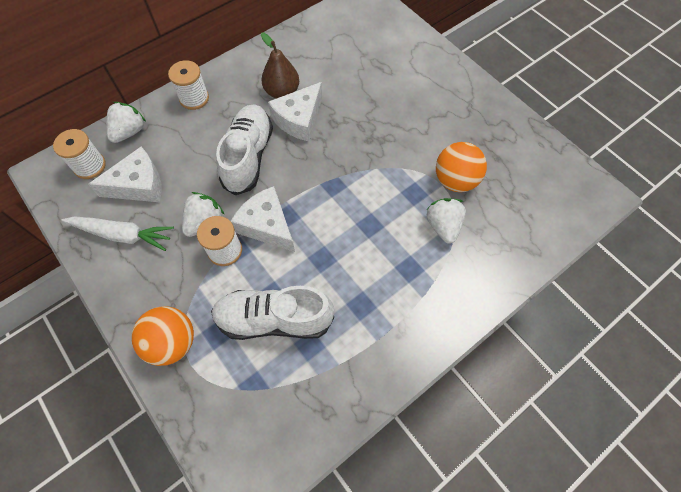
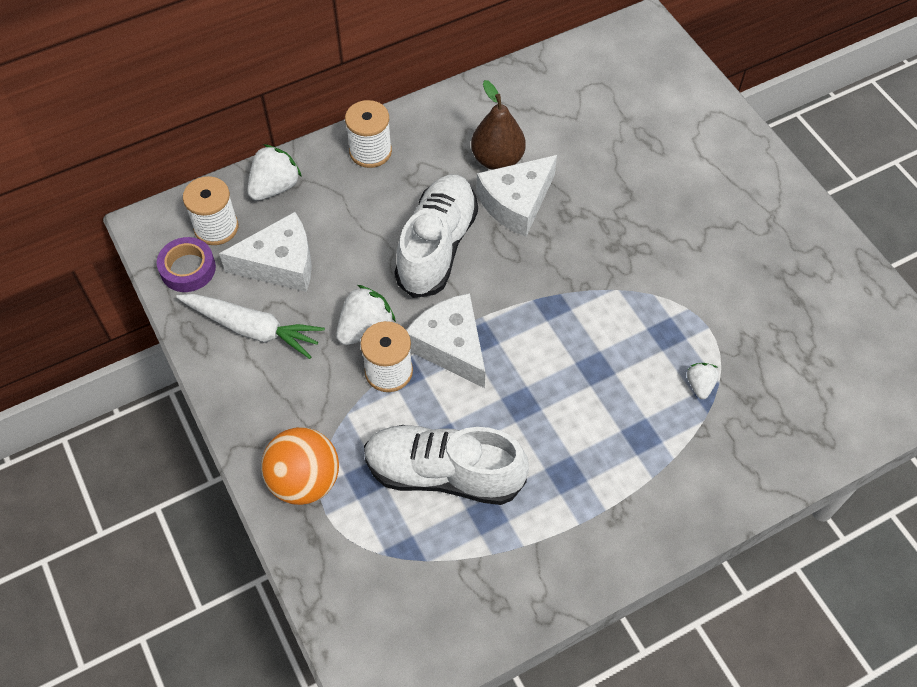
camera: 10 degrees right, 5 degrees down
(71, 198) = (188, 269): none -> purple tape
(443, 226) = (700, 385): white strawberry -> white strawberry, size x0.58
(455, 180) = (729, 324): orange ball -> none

________________________________________

• Required action: Please reproduce the data above word for word, skipping all images.

• Solution below:
camera: 10 degrees right, 5 degrees down
(71, 198) = (188, 269): none -> purple tape
(443, 226) = (700, 385): white strawberry -> white strawberry, size x0.58
(455, 180) = (729, 324): orange ball -> none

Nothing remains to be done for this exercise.